• Data provided
-------

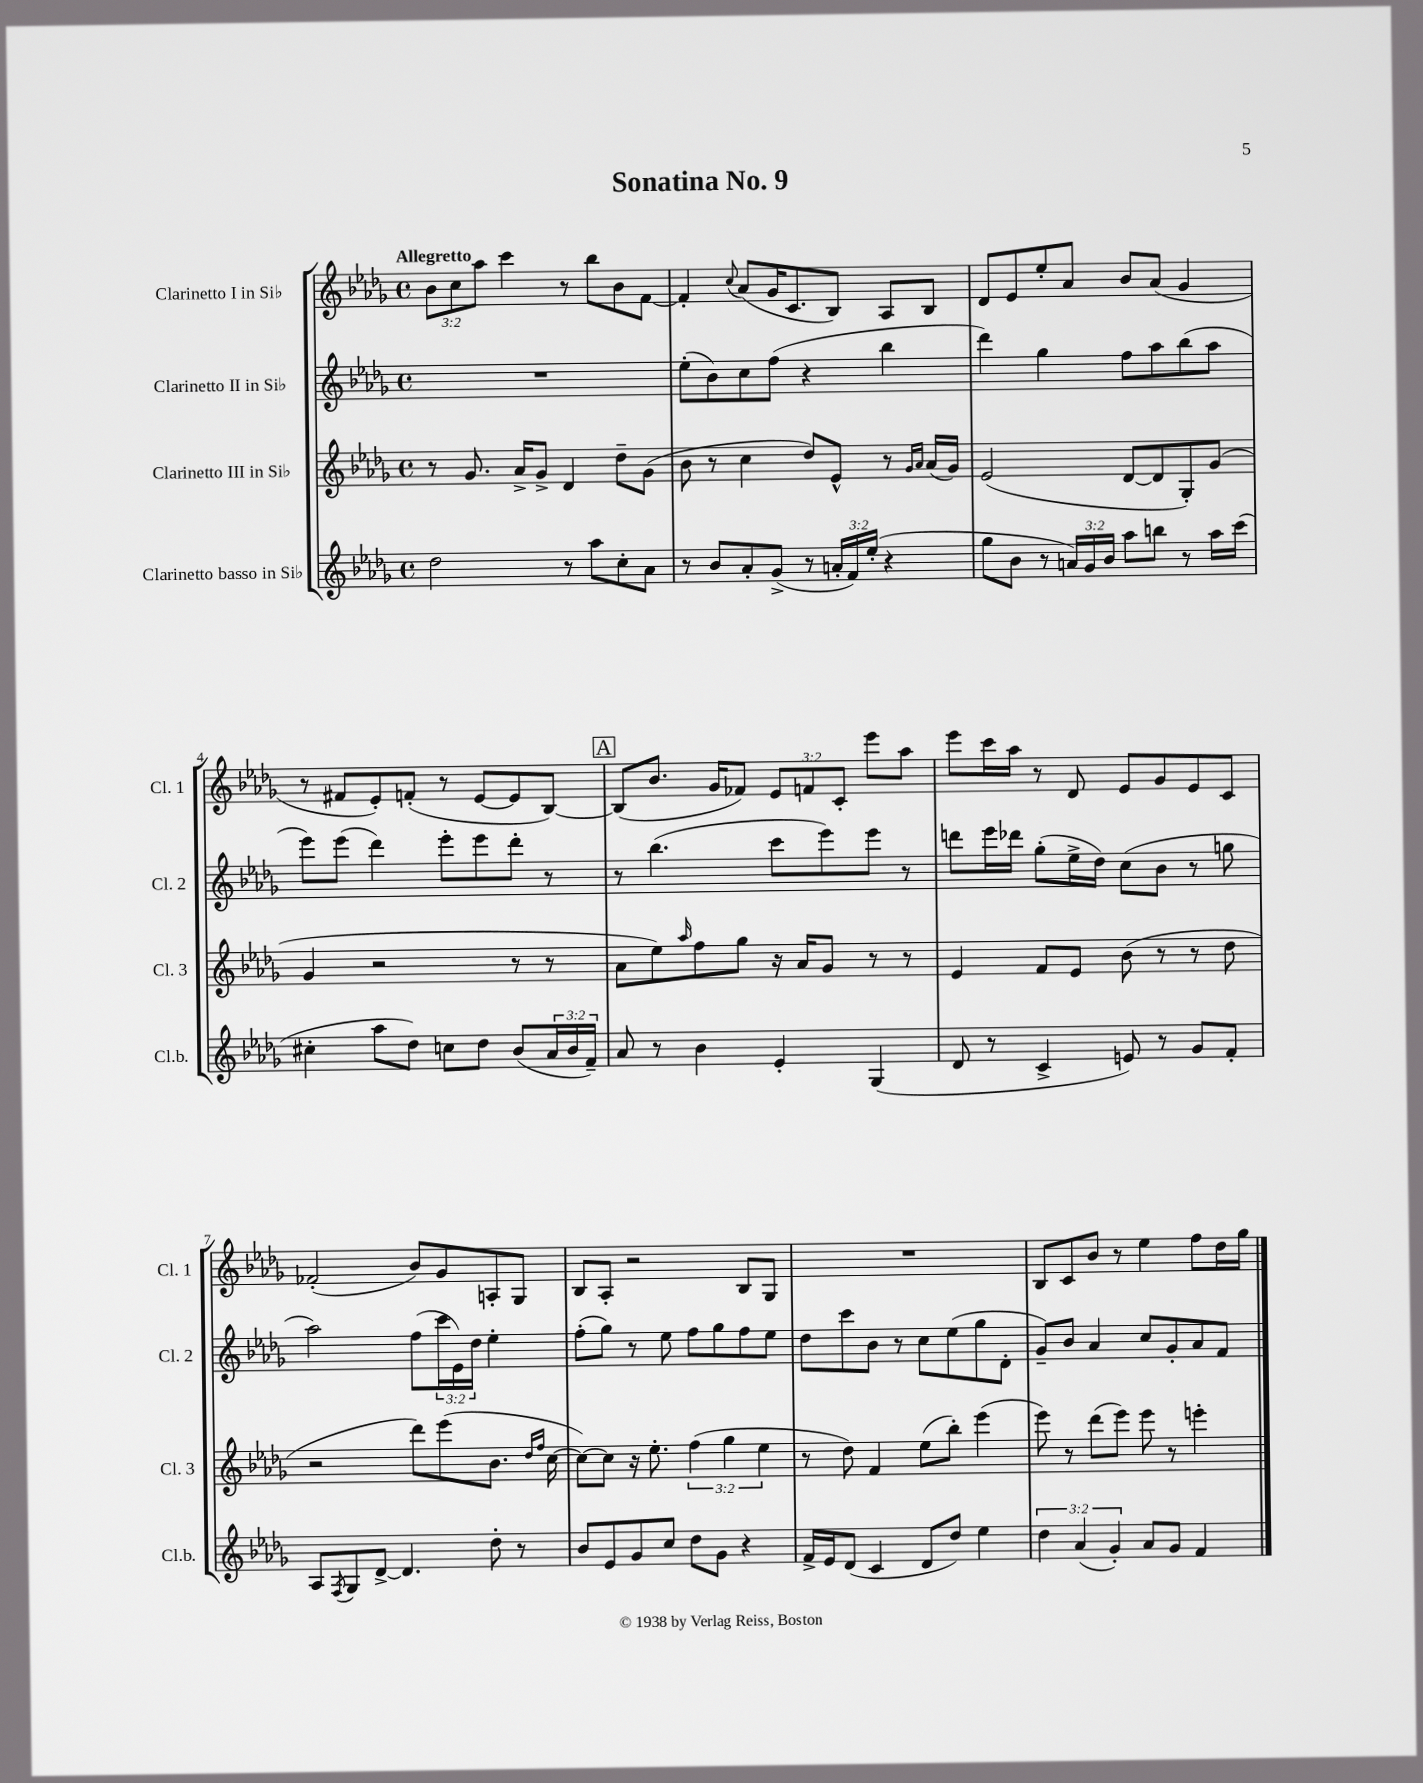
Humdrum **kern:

-------

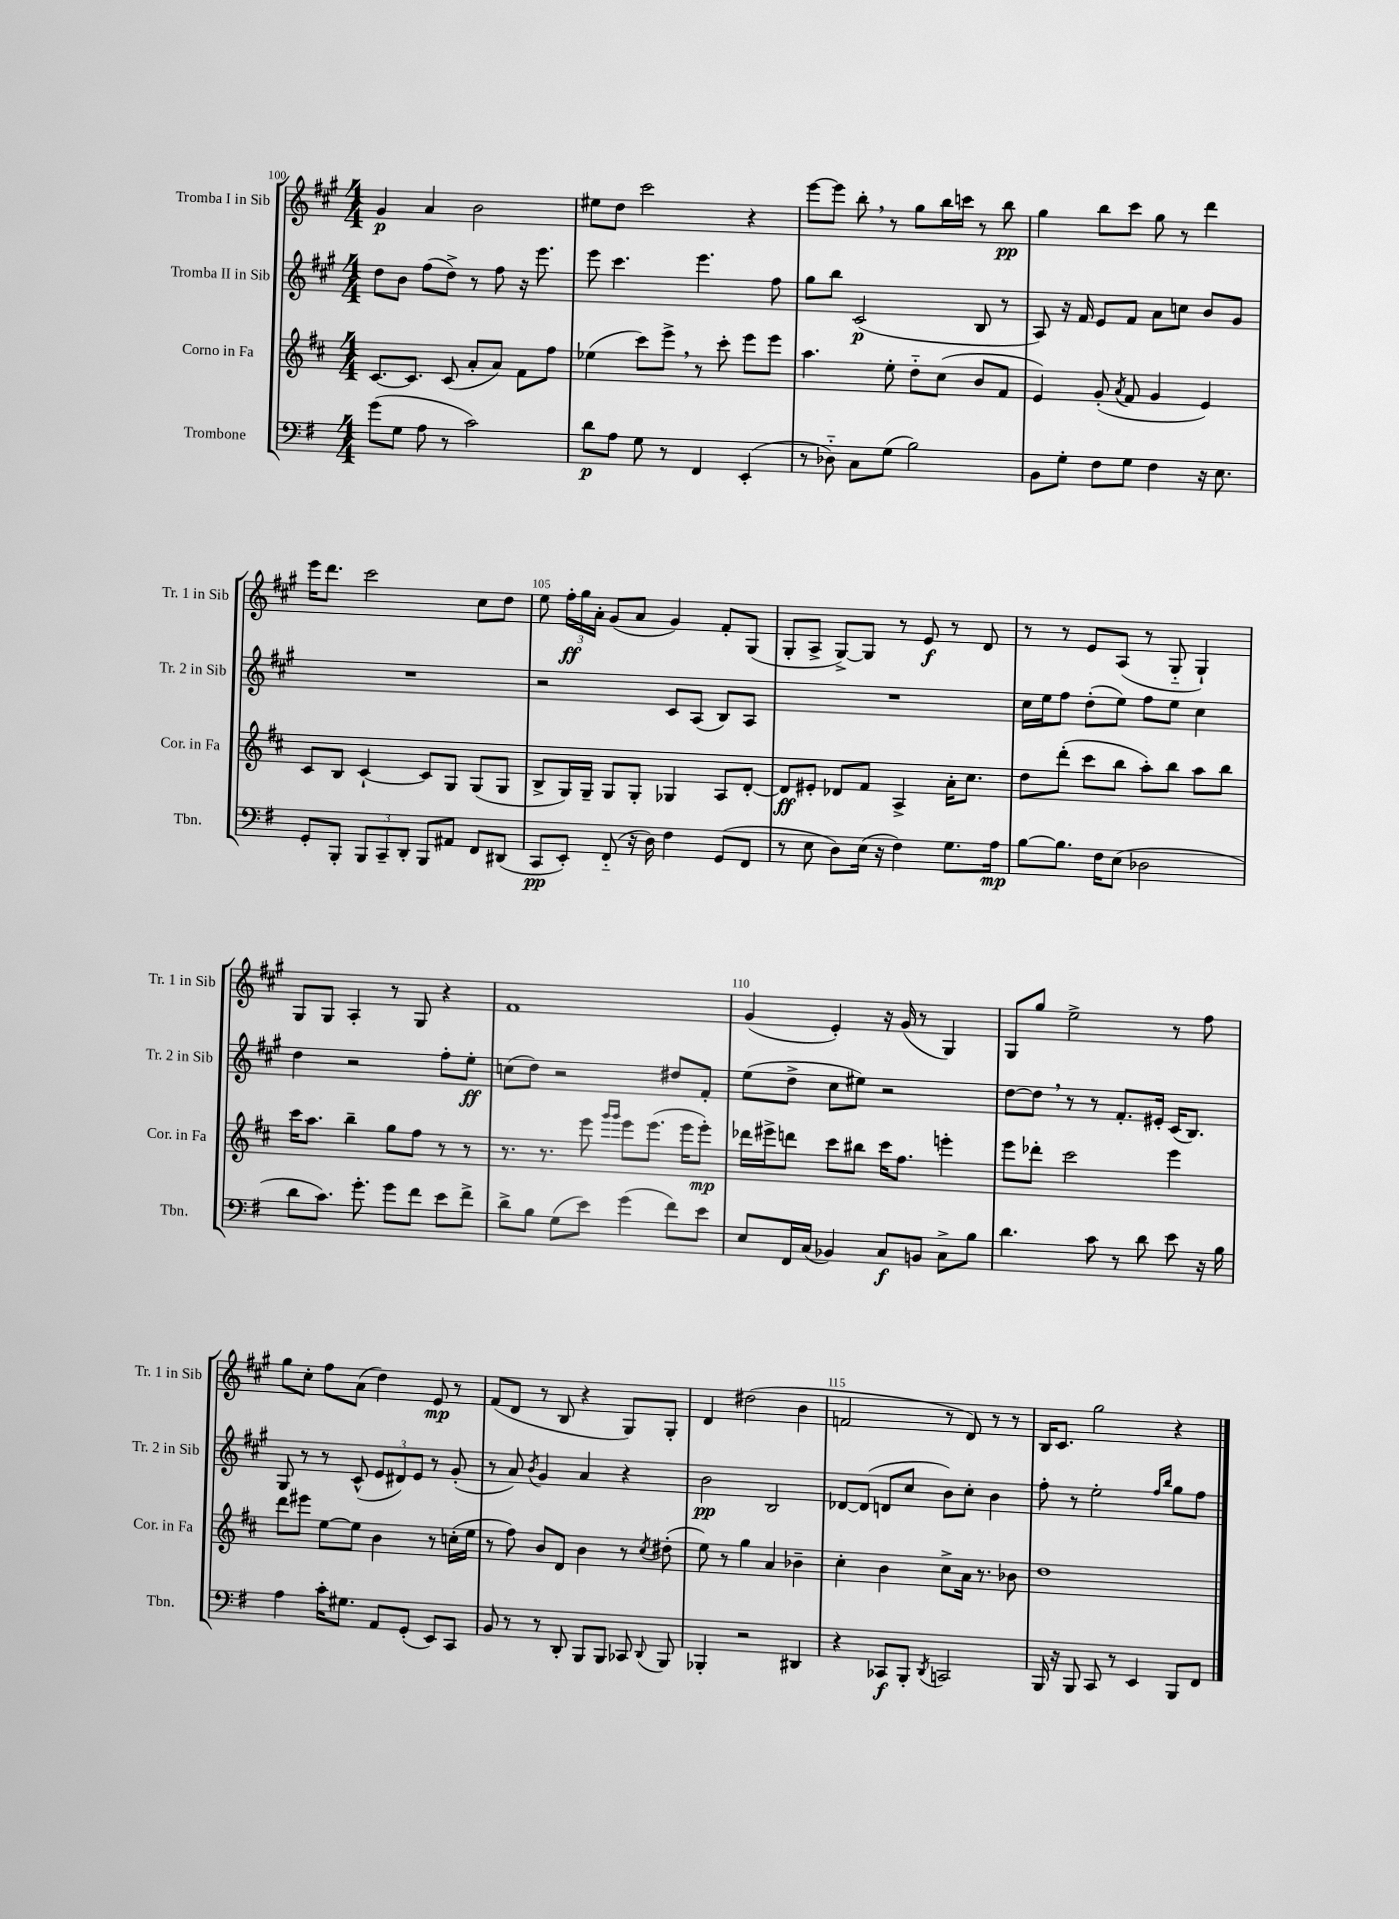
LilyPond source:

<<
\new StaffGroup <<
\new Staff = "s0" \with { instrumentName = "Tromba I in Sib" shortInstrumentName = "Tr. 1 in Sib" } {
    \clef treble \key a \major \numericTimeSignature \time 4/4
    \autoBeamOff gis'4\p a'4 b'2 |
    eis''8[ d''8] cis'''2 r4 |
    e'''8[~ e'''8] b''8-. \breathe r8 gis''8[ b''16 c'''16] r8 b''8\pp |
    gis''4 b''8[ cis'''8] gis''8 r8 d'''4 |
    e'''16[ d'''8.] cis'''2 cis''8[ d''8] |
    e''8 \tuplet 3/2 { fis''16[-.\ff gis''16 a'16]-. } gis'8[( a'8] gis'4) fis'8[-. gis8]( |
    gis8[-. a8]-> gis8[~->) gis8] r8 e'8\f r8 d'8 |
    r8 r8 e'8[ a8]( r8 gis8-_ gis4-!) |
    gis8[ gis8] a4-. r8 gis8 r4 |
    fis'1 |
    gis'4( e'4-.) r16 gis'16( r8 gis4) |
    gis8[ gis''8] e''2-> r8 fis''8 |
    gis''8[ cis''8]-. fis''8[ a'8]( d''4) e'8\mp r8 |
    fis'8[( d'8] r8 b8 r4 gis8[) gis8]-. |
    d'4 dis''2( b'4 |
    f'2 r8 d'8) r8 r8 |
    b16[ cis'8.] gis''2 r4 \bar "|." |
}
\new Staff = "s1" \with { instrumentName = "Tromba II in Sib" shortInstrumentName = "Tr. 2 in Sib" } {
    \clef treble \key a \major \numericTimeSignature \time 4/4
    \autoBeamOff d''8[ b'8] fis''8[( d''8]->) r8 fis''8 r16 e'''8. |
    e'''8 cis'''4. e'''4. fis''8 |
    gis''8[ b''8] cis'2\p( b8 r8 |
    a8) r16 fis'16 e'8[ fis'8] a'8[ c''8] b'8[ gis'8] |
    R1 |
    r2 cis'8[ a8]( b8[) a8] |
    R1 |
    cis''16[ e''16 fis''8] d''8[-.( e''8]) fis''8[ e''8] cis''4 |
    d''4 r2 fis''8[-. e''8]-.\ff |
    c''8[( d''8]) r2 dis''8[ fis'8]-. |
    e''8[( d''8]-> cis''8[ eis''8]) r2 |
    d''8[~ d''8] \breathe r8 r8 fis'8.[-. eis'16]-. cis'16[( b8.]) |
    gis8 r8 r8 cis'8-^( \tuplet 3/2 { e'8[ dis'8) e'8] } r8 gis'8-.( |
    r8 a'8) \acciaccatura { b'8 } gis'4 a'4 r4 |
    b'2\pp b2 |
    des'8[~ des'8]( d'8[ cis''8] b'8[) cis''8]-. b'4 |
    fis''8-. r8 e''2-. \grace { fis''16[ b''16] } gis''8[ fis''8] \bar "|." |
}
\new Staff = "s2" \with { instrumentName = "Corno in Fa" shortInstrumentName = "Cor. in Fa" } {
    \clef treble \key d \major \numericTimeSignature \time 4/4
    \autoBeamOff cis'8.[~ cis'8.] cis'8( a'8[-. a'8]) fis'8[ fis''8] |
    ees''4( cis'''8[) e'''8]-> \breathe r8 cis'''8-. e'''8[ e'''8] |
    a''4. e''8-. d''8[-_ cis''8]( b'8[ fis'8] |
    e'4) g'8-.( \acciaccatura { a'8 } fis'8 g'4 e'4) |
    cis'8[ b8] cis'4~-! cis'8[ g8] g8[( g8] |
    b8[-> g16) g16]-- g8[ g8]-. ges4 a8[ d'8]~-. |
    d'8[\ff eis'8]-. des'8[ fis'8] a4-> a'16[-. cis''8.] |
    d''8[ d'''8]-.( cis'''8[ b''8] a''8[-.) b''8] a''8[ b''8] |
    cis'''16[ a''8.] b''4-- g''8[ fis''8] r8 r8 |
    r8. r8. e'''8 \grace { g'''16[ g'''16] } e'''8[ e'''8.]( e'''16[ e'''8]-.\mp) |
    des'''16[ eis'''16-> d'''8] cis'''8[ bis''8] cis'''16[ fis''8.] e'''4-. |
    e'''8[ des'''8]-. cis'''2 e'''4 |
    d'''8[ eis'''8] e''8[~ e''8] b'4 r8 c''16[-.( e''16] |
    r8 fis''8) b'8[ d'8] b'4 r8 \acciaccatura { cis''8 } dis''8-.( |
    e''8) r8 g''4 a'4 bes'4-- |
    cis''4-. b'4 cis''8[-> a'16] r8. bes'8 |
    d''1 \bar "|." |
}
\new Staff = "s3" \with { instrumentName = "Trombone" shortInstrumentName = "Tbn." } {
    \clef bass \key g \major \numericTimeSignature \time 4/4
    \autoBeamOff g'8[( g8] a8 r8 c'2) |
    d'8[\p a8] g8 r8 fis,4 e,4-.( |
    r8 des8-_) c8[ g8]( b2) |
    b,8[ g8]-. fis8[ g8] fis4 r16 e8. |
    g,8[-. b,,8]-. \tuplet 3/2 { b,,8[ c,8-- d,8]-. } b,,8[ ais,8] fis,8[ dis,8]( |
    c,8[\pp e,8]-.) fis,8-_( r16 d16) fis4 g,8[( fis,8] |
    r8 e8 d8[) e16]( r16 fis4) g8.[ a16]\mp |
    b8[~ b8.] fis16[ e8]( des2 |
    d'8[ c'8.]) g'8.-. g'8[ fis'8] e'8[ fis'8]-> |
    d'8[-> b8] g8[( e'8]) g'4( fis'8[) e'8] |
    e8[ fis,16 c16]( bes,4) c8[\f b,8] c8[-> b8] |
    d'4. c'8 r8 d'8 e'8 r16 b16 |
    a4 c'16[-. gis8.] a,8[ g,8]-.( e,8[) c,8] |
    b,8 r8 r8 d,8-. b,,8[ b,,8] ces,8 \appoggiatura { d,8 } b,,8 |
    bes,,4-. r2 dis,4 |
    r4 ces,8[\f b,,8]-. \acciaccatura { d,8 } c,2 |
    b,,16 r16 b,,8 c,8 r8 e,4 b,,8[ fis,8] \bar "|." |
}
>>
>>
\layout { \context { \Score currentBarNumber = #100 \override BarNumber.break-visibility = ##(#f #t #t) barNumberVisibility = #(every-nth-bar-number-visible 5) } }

-------

• Task statement
From the listing above, pull out every line that contains the string "with", matching its case exactly.

• Reply to the task
\new Staff = "s0" \with { instrumentName = "Tromba I in Sib" shortInstrumentName = "Tr. 1 in Sib" } {
\new Staff = "s1" \with { instrumentName = "Tromba II in Sib" shortInstrumentName = "Tr. 2 in Sib" } {
\new Staff = "s2" \with { instrumentName = "Corno in Fa" shortInstrumentName = "Cor. in Fa" } {
\new Staff = "s3" \with { instrumentName = "Trombone" shortInstrumentName = "Tbn." } {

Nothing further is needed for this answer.